▸ Exercise aim
Only the lines from the first line of the records through the line containing "C3: 100nF (N5, N8) -> 100nF (COM, N5)" belong in the answer. Copy them exactly.

━━━ Material provided

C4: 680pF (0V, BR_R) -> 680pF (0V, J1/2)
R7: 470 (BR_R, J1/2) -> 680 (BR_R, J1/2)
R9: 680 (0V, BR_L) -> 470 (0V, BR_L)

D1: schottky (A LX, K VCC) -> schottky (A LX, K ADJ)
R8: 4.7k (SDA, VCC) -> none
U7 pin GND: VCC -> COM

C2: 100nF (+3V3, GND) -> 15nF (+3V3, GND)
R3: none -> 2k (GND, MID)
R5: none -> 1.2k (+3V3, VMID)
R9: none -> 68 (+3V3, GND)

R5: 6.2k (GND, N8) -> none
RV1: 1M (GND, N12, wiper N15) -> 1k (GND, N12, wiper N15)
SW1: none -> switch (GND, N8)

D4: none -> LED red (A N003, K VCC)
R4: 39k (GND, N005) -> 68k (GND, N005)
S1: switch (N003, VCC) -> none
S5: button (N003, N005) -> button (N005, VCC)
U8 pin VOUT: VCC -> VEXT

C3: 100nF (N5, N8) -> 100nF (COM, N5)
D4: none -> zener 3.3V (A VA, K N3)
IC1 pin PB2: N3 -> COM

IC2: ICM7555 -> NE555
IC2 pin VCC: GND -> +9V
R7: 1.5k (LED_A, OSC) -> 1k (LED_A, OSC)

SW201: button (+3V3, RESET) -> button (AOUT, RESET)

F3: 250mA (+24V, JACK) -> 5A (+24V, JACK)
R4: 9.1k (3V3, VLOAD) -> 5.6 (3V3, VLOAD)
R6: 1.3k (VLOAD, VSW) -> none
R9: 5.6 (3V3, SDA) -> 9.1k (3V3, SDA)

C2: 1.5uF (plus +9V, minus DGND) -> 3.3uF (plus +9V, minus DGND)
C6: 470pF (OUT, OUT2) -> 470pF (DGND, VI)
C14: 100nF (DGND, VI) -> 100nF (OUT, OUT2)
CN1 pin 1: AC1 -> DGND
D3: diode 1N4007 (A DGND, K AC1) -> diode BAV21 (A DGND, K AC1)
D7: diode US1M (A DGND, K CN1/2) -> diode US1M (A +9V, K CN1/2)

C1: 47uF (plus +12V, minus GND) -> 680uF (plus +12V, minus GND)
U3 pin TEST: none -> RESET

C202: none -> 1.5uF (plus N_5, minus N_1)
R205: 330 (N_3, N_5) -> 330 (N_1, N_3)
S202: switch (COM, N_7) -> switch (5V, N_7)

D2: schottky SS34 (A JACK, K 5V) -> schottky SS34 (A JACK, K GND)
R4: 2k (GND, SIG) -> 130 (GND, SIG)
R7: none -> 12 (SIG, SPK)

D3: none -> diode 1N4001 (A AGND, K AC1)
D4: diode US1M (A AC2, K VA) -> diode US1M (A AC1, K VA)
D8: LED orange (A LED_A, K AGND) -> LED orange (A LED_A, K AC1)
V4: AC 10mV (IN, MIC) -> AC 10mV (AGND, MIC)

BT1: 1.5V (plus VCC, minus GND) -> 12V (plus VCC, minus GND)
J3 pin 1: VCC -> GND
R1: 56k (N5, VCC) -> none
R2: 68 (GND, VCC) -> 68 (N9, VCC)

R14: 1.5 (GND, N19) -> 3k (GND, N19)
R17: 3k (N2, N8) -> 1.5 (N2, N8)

━━━━━━

▸ Result of the task
C4: 680pF (0V, BR_R) -> 680pF (0V, J1/2)
R7: 470 (BR_R, J1/2) -> 680 (BR_R, J1/2)
R9: 680 (0V, BR_L) -> 470 (0V, BR_L)

D1: schottky (A LX, K VCC) -> schottky (A LX, K ADJ)
R8: 4.7k (SDA, VCC) -> none
U7 pin GND: VCC -> COM

C2: 100nF (+3V3, GND) -> 15nF (+3V3, GND)
R3: none -> 2k (GND, MID)
R5: none -> 1.2k (+3V3, VMID)
R9: none -> 68 (+3V3, GND)

R5: 6.2k (GND, N8) -> none
RV1: 1M (GND, N12, wiper N15) -> 1k (GND, N12, wiper N15)
SW1: none -> switch (GND, N8)

D4: none -> LED red (A N003, K VCC)
R4: 39k (GND, N005) -> 68k (GND, N005)
S1: switch (N003, VCC) -> none
S5: button (N003, N005) -> button (N005, VCC)
U8 pin VOUT: VCC -> VEXT

C3: 100nF (N5, N8) -> 100nF (COM, N5)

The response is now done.